> _Activity_:
Word for word, retype the lines from the one containing "(495, 464) = (556, 276): none -> white eraser" to the one containing "(331, 179) = (295, 264): grey eraser -> none" below, keeping both end lines and dropping the pictures.

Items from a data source

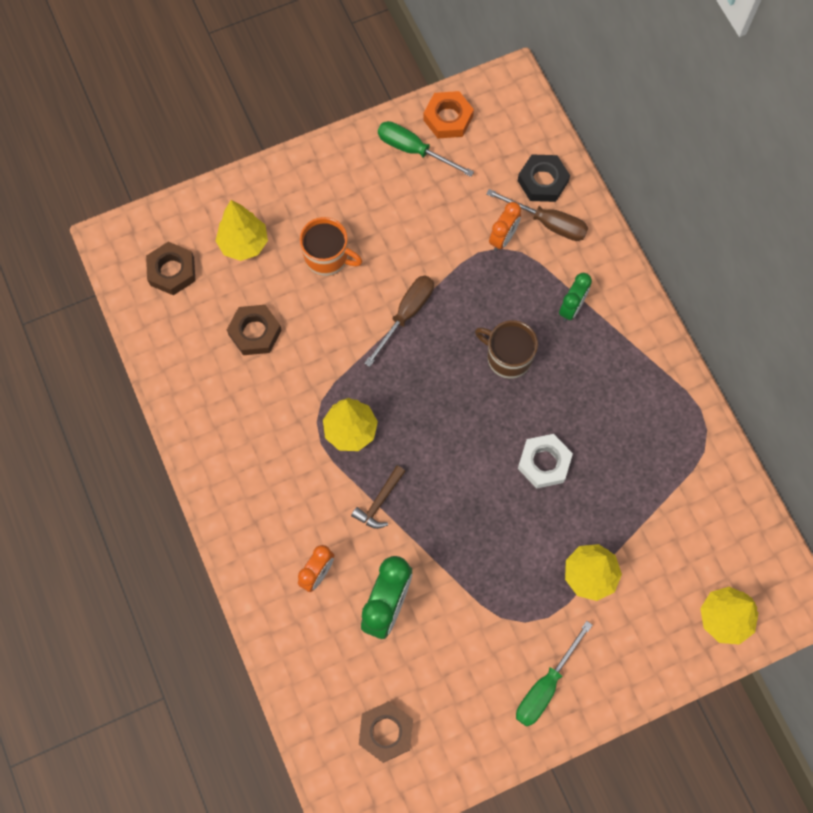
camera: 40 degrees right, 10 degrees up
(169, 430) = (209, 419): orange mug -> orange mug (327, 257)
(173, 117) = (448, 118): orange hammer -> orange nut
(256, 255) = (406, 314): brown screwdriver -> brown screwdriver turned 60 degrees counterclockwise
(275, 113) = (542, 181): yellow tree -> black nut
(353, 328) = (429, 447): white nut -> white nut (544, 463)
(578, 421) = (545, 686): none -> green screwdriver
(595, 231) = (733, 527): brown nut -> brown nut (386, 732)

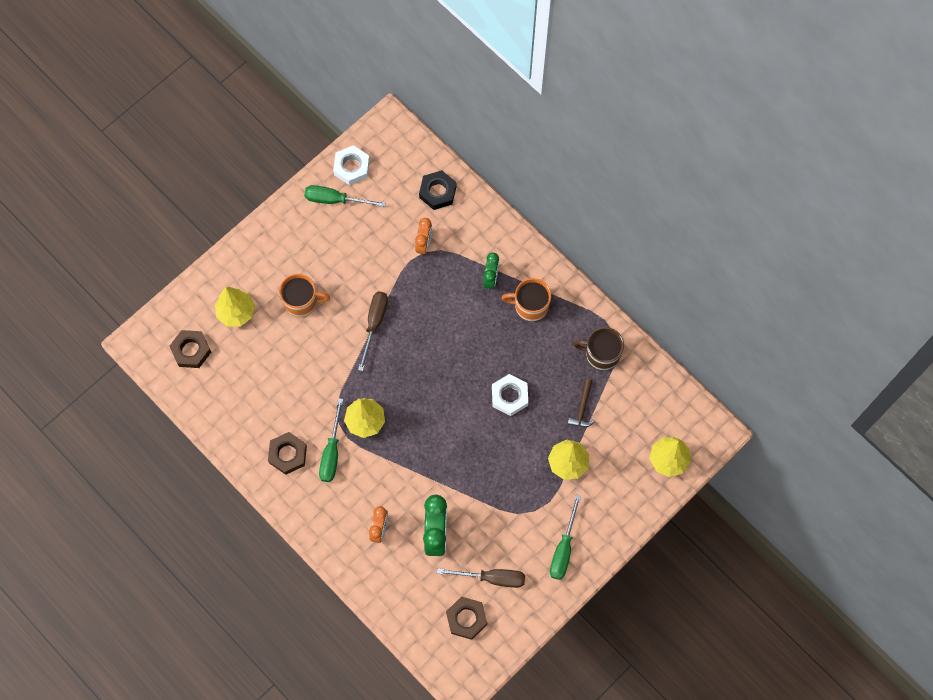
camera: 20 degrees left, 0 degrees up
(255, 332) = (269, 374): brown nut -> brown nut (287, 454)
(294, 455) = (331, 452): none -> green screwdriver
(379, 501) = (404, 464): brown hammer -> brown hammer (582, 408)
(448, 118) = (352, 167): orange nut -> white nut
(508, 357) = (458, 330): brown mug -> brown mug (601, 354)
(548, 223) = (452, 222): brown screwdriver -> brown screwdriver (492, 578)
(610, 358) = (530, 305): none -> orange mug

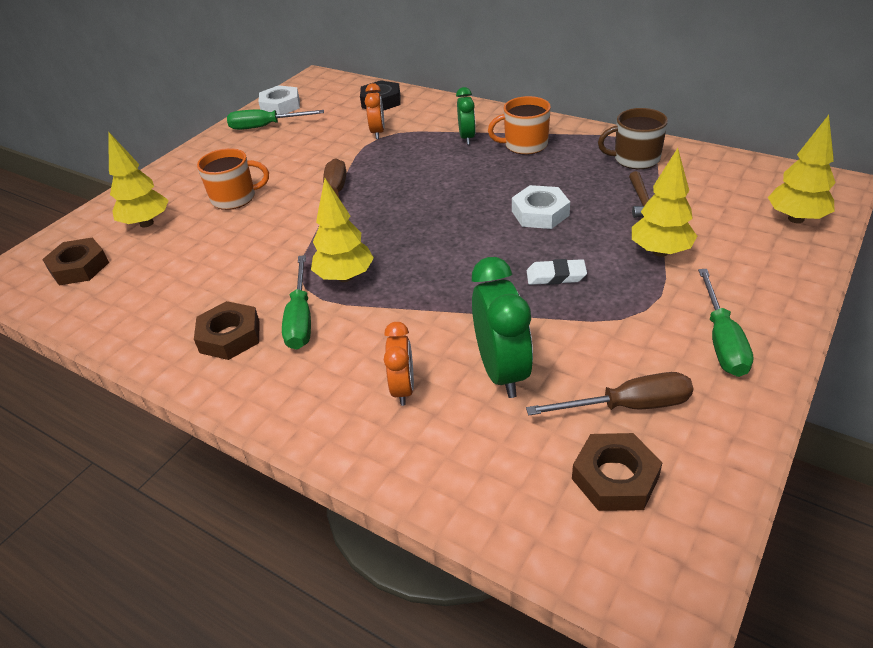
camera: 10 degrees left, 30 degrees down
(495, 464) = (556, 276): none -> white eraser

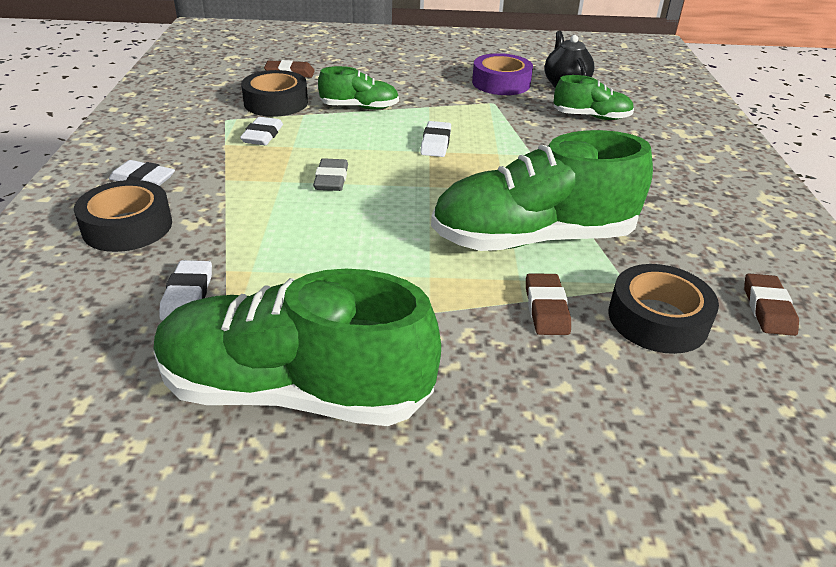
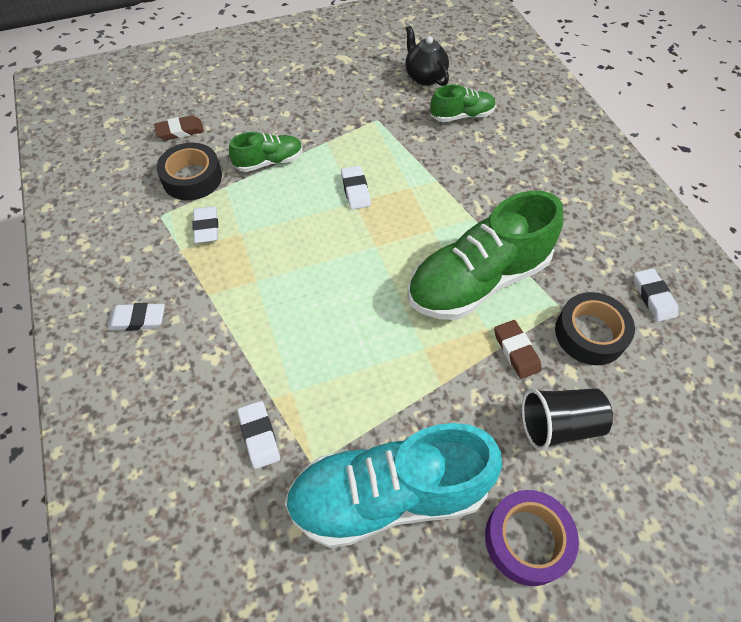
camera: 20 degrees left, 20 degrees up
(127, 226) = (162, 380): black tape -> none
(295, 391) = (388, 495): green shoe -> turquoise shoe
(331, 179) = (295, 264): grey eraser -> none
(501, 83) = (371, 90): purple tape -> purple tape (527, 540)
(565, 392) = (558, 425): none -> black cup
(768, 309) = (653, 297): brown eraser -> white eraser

> _Your solution_:
(495, 464) = (556, 276): none -> white eraser

camera: 20 degrees left, 20 degrees up
(127, 226) = (162, 380): black tape -> none
(295, 391) = (388, 495): green shoe -> turquoise shoe
(331, 179) = (295, 264): grey eraser -> none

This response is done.